■ **What is expected**
Copy the entries word for word. Keep the pictures out.

Object tracking records:
┌──

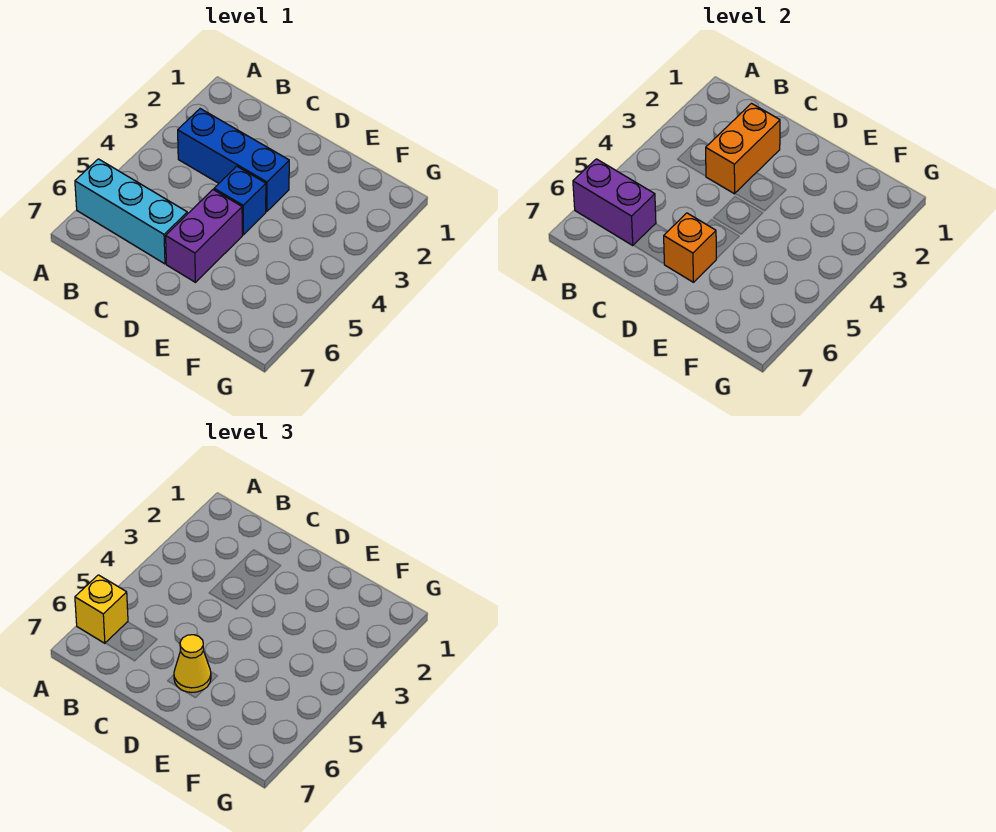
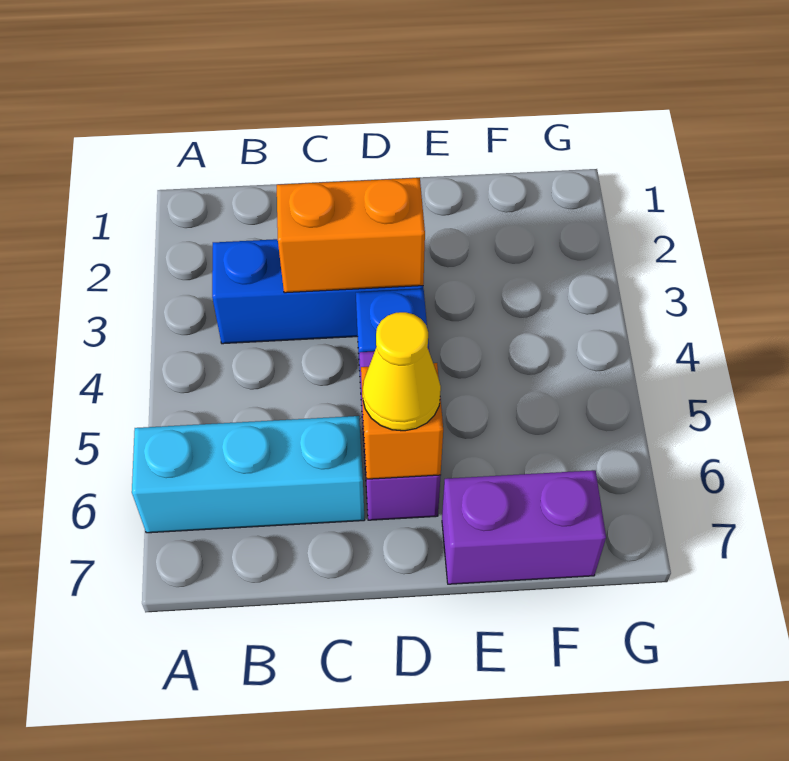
purple brick A6:B6 level 2 -> purple brick E7:F7 level 1
yellow brick A6 level 3 -> none
orange brick C2:C3 level 2 -> orange brick C3:D3 level 2

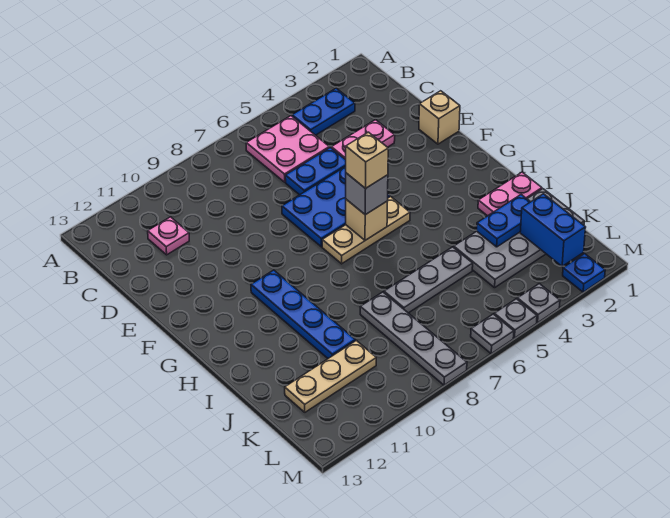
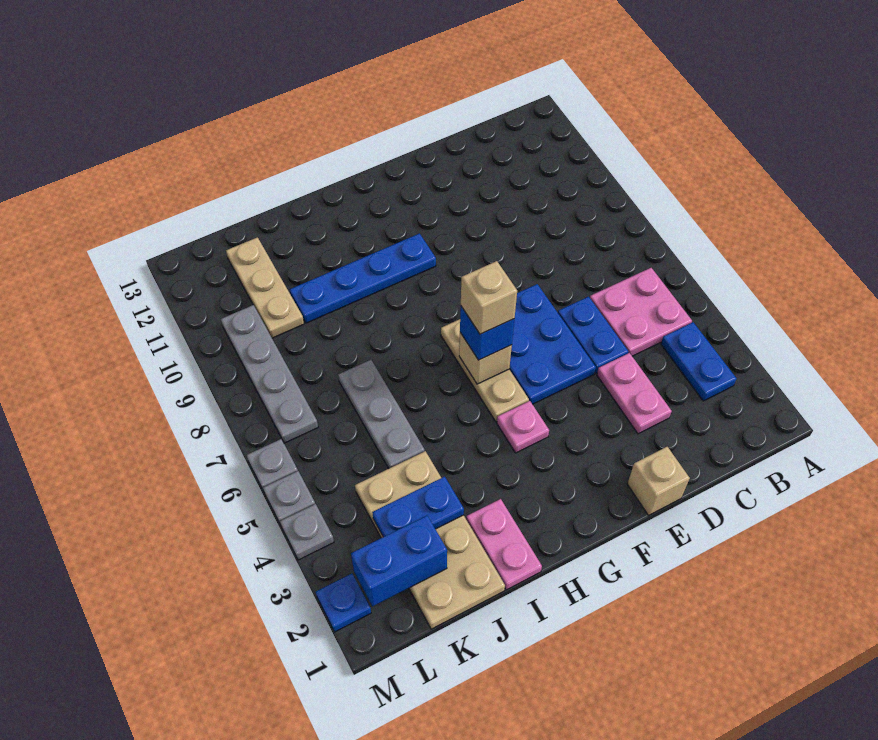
pink plate C11 level 1 -> pink plate G4 level 1
grey brick G6 level 3 -> blue brick G6 level 3
grey plate J1:K4 level 1 -> tan plate J1:K4 level 1
blue plate J2:J3 level 2 -> blue plate J3:K3 level 2
grey plate J8:M8 level 1 -> grey plate L7:L10 level 1

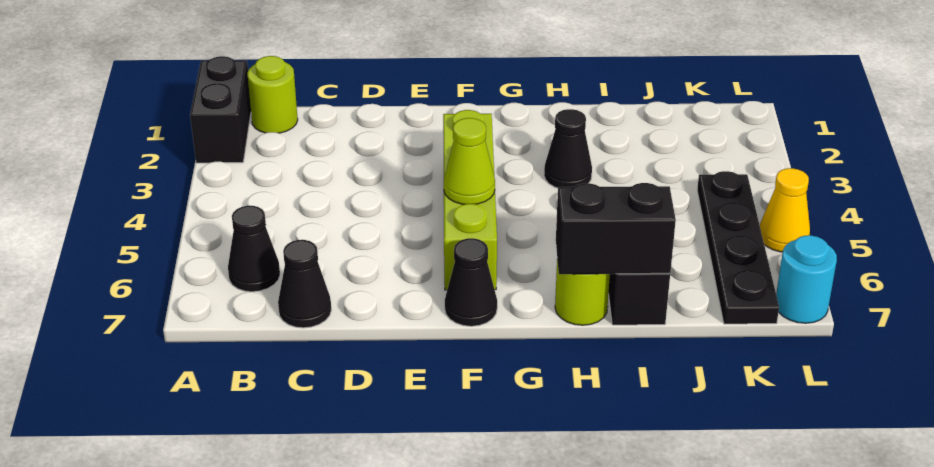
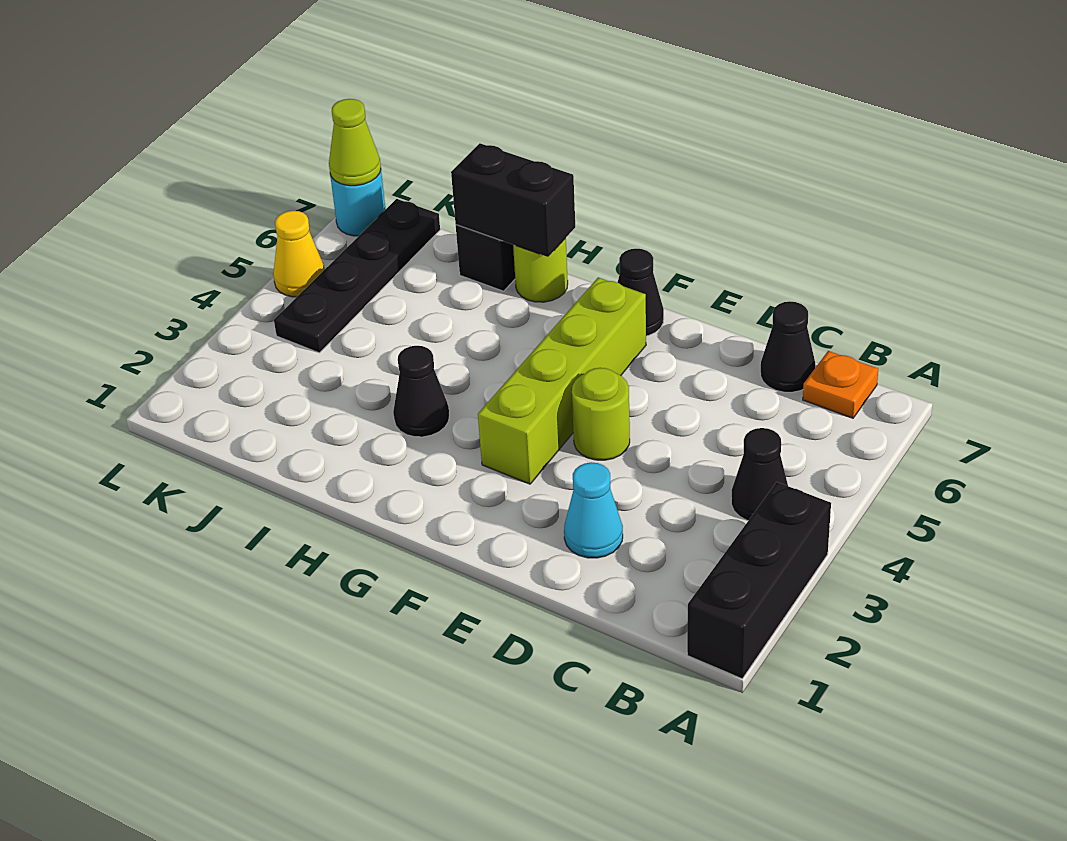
black brick A1:A2 level 1 -> black brick A1:A3 level 1
lime round brick B1 level 1 -> lime round brick E4 level 1
black cone B6 level 1 -> black cone B4 level 1
none -> orange plate B7 level 1
none -> cyan cone D2 level 1
lime cone F5 level 2 -> lime cone L7 level 2

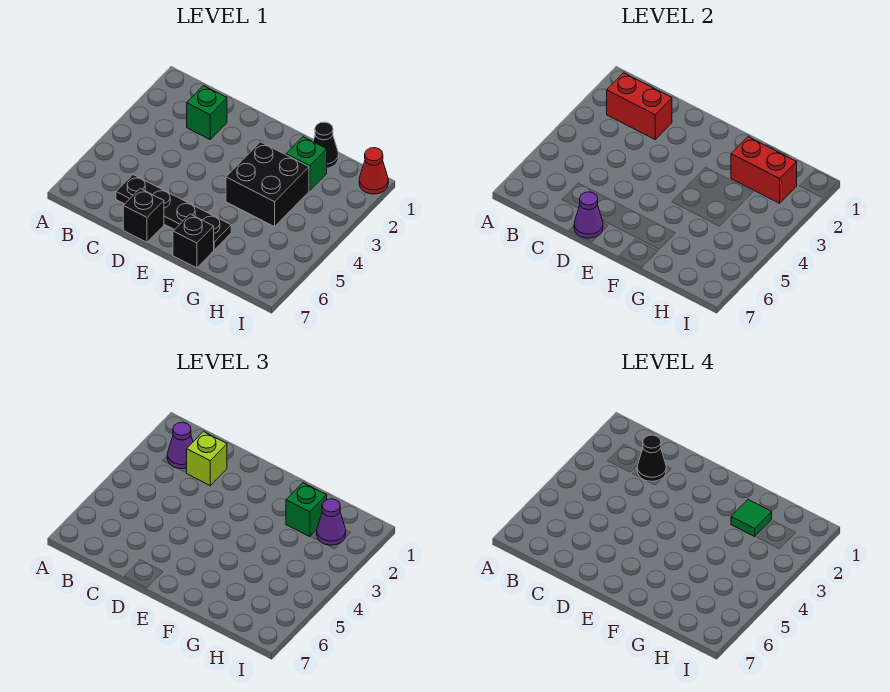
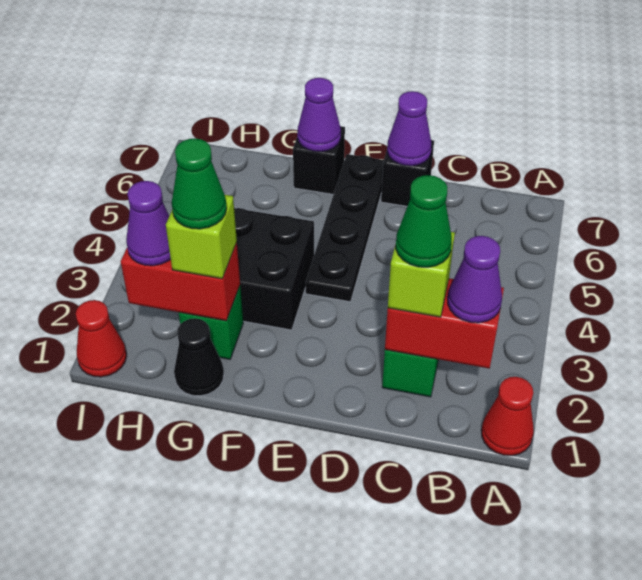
none -> red cone A1 level 1
black cone C2 level 4 -> green cone C2 level 4
black plate C6:F6 level 1 -> black plate E4:E7 level 1
none -> purple cone F7 level 2
green brick G2 level 3 -> lime brick G2 level 3
green tile G2 level 4 -> green cone G2 level 4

└──

■ **Answer for this exercise**
purple brick A6:B6 level 2 -> purple brick E7:F7 level 1
yellow brick A6 level 3 -> none
orange brick C2:C3 level 2 -> orange brick C3:D3 level 2

pink plate C11 level 1 -> pink plate G4 level 1
grey brick G6 level 3 -> blue brick G6 level 3
grey plate J1:K4 level 1 -> tan plate J1:K4 level 1
blue plate J2:J3 level 2 -> blue plate J3:K3 level 2
grey plate J8:M8 level 1 -> grey plate L7:L10 level 1

black brick A1:A2 level 1 -> black brick A1:A3 level 1
lime round brick B1 level 1 -> lime round brick E4 level 1
black cone B6 level 1 -> black cone B4 level 1
none -> orange plate B7 level 1
none -> cyan cone D2 level 1
lime cone F5 level 2 -> lime cone L7 level 2

none -> red cone A1 level 1
black cone C2 level 4 -> green cone C2 level 4
black plate C6:F6 level 1 -> black plate E4:E7 level 1
none -> purple cone F7 level 2
green brick G2 level 3 -> lime brick G2 level 3
green tile G2 level 4 -> green cone G2 level 4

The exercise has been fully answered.